= Beginning of Section =
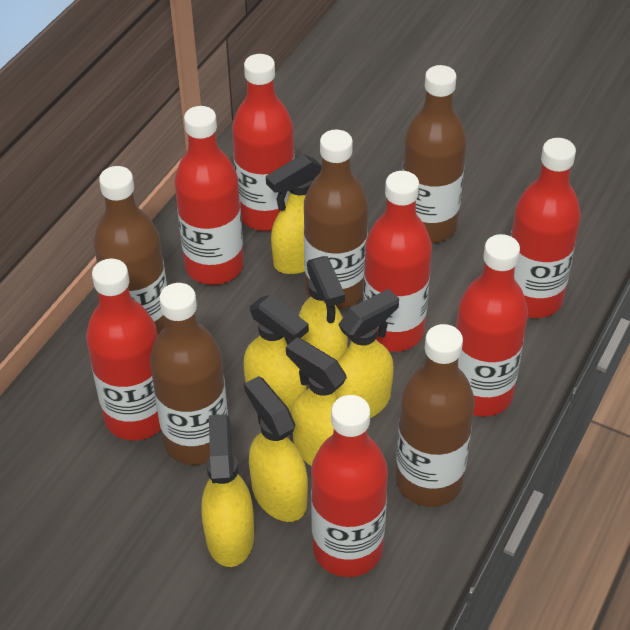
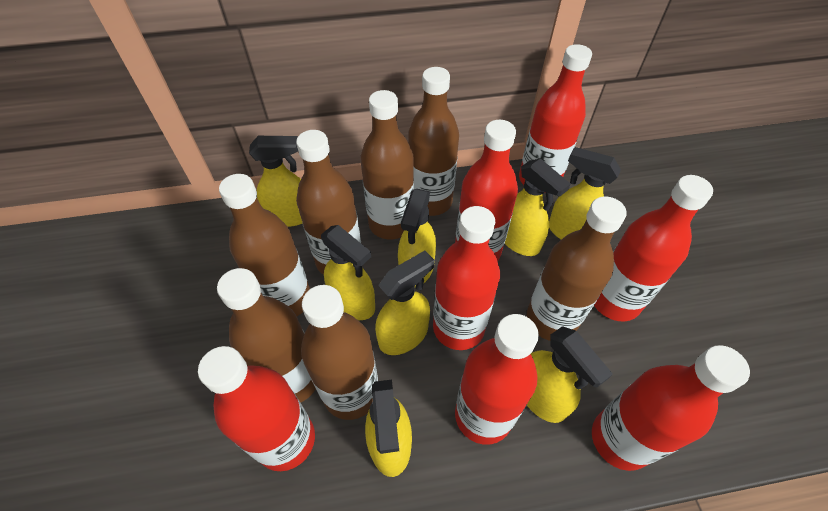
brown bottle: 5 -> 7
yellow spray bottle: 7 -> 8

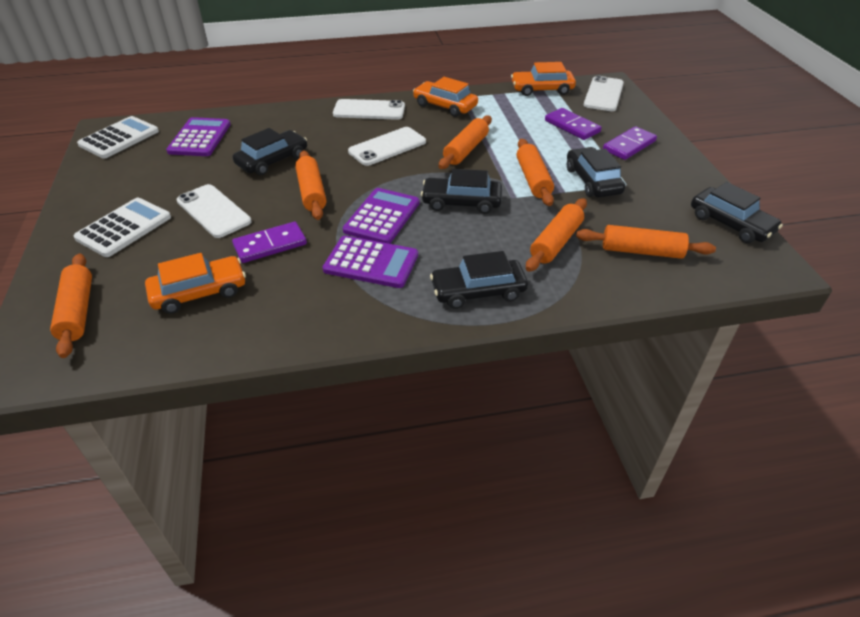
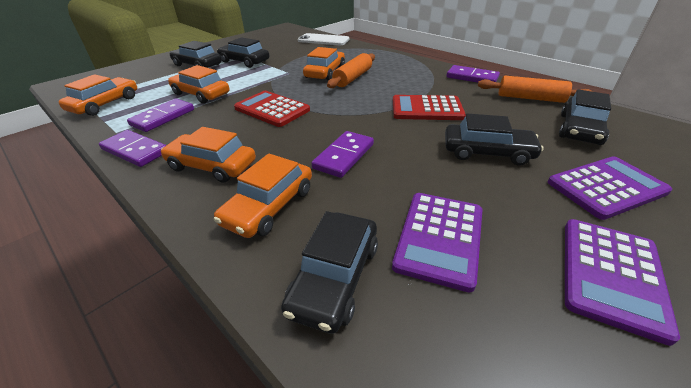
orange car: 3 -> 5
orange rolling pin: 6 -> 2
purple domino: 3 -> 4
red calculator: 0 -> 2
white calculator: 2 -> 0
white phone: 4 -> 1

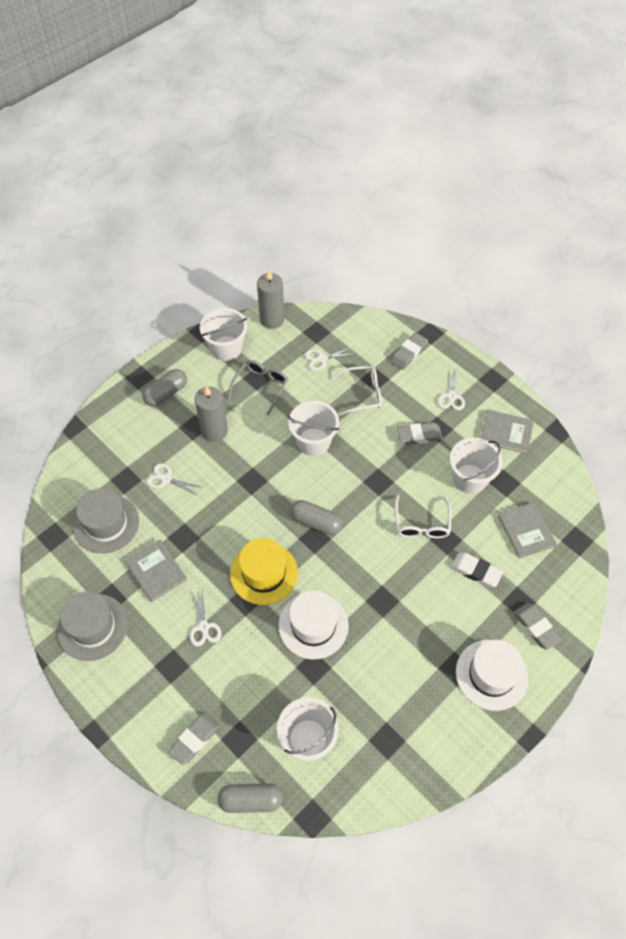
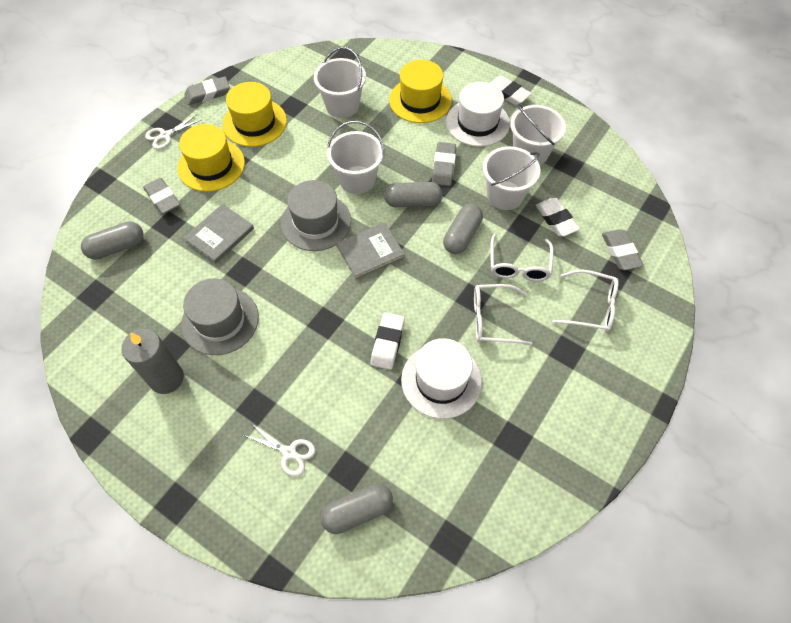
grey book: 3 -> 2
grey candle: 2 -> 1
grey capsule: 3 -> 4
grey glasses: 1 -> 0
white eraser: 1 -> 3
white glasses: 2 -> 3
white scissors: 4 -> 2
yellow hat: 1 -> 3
= End of Section =
*Action item*: Please transcribe, with no additions, the lines starting at the one that contains "red calculator: 0 -> 2" and running through the last line of the entries, inclusive. Leave the pictures out.

*Task solution*:
red calculator: 0 -> 2
white calculator: 2 -> 0
white phone: 4 -> 1

grey book: 3 -> 2
grey candle: 2 -> 1
grey capsule: 3 -> 4
grey glasses: 1 -> 0
white eraser: 1 -> 3
white glasses: 2 -> 3
white scissors: 4 -> 2
yellow hat: 1 -> 3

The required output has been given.